What this task involves
Restate the whole listing word for word, missing no line.
───── Materials provided
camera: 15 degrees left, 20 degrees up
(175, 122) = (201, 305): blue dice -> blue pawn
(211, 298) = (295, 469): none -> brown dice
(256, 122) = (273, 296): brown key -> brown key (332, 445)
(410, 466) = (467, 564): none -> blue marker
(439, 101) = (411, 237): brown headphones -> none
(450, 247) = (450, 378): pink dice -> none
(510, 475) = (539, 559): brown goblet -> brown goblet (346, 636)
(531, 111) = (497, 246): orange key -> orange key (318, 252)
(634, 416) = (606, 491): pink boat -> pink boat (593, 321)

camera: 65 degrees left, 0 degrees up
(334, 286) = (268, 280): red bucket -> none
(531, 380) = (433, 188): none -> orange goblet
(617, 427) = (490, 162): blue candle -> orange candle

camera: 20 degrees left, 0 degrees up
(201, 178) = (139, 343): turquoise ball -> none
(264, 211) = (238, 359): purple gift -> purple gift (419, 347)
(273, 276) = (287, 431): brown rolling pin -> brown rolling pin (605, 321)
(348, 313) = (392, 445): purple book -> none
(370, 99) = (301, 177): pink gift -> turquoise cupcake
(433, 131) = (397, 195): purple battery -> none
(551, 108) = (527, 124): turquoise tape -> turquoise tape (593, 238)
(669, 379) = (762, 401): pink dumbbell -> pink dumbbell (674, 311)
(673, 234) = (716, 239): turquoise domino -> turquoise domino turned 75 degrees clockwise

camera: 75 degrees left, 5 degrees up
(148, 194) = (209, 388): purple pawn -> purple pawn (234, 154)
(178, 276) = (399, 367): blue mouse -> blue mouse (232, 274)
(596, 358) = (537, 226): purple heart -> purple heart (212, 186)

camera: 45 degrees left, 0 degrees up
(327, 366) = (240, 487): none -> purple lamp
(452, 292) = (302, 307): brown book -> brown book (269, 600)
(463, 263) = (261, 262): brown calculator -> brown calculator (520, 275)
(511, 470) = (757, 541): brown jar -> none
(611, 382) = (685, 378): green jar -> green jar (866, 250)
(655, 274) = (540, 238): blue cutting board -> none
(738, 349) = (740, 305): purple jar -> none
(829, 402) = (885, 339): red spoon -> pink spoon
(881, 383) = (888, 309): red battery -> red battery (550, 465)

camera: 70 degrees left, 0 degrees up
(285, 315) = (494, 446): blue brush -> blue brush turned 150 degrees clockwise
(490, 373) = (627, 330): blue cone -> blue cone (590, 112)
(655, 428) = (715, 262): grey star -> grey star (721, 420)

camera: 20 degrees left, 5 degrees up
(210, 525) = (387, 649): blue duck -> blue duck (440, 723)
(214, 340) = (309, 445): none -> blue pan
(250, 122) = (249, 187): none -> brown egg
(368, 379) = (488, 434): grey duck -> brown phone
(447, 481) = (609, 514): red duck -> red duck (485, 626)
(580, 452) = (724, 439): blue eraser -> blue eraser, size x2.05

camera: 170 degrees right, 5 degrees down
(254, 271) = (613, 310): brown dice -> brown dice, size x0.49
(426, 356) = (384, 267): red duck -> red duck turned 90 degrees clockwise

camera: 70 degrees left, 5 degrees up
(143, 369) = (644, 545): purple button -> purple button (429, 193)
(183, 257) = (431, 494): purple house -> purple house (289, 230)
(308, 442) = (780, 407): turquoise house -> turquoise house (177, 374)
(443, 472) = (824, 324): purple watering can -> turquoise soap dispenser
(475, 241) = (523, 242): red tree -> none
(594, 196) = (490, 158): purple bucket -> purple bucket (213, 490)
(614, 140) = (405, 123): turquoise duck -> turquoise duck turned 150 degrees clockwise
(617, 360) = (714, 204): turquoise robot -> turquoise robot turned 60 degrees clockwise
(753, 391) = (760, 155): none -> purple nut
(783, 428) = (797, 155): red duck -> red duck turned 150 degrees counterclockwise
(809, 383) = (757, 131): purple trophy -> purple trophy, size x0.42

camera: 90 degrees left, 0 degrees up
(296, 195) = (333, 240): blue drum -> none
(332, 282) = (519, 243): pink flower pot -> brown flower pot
──────────
The completed task
camera: 15 degrees left, 20 degrees up
(175, 122) = (201, 305): blue dice -> blue pawn
(211, 298) = (295, 469): none -> brown dice
(256, 122) = (273, 296): brown key -> brown key (332, 445)
(410, 466) = (467, 564): none -> blue marker
(439, 101) = (411, 237): brown headphones -> none
(450, 247) = (450, 378): pink dice -> none
(510, 475) = (539, 559): brown goblet -> brown goblet (346, 636)
(531, 111) = (497, 246): orange key -> orange key (318, 252)
(634, 416) = (606, 491): pink boat -> pink boat (593, 321)

camera: 65 degrees left, 0 degrees up
(334, 286) = (268, 280): red bucket -> none
(531, 380) = (433, 188): none -> orange goblet
(617, 427) = (490, 162): blue candle -> orange candle

camera: 20 degrees left, 0 degrees up
(201, 178) = (139, 343): turquoise ball -> none
(264, 211) = (238, 359): purple gift -> purple gift (419, 347)
(273, 276) = (287, 431): brown rolling pin -> brown rolling pin (605, 321)
(348, 313) = (392, 445): purple book -> none
(370, 99) = (301, 177): pink gift -> turquoise cupcake
(433, 131) = (397, 195): purple battery -> none
(551, 108) = (527, 124): turquoise tape -> turquoise tape (593, 238)
(669, 379) = (762, 401): pink dumbbell -> pink dumbbell (674, 311)
(673, 234) = (716, 239): turquoise domino -> turquoise domino turned 75 degrees clockwise

camera: 75 degrees left, 5 degrees up
(148, 194) = (209, 388): purple pawn -> purple pawn (234, 154)
(178, 276) = (399, 367): blue mouse -> blue mouse (232, 274)
(596, 358) = (537, 226): purple heart -> purple heart (212, 186)

camera: 45 degrees left, 0 degrees up
(327, 366) = (240, 487): none -> purple lamp
(452, 292) = (302, 307): brown book -> brown book (269, 600)
(463, 263) = (261, 262): brown calculator -> brown calculator (520, 275)
(511, 470) = (757, 541): brown jar -> none
(611, 382) = (685, 378): green jar -> green jar (866, 250)
(655, 274) = (540, 238): blue cutting board -> none
(738, 349) = (740, 305): purple jar -> none
(829, 402) = (885, 339): red spoon -> pink spoon
(881, 383) = (888, 309): red battery -> red battery (550, 465)

camera: 70 degrees left, 0 degrees up
(285, 315) = (494, 446): blue brush -> blue brush turned 150 degrees clockwise
(490, 373) = (627, 330): blue cone -> blue cone (590, 112)
(655, 428) = (715, 262): grey star -> grey star (721, 420)

camera: 20 degrees left, 5 degrees up
(210, 525) = (387, 649): blue duck -> blue duck (440, 723)
(214, 340) = (309, 445): none -> blue pan
(250, 122) = (249, 187): none -> brown egg
(368, 379) = (488, 434): grey duck -> brown phone
(447, 481) = (609, 514): red duck -> red duck (485, 626)
(580, 452) = (724, 439): blue eraser -> blue eraser, size x2.05

camera: 170 degrees right, 5 degrees down
(254, 271) = (613, 310): brown dice -> brown dice, size x0.49
(426, 356) = (384, 267): red duck -> red duck turned 90 degrees clockwise

camera: 70 degrees left, 5 degrees up
(143, 369) = (644, 545): purple button -> purple button (429, 193)
(183, 257) = (431, 494): purple house -> purple house (289, 230)
(308, 442) = (780, 407): turquoise house -> turquoise house (177, 374)
(443, 472) = (824, 324): purple watering can -> turquoise soap dispenser
(475, 241) = (523, 242): red tree -> none
(594, 196) = (490, 158): purple bucket -> purple bucket (213, 490)
(614, 140) = (405, 123): turquoise duck -> turquoise duck turned 150 degrees clockwise
(617, 360) = (714, 204): turquoise robot -> turquoise robot turned 60 degrees clockwise
(753, 391) = (760, 155): none -> purple nut
(783, 428) = (797, 155): red duck -> red duck turned 150 degrees counterclockwise
(809, 383) = (757, 131): purple trophy -> purple trophy, size x0.42

camera: 90 degrees left, 0 degrees up
(296, 195) = (333, 240): blue drum -> none
(332, 282) = (519, 243): pink flower pot -> brown flower pot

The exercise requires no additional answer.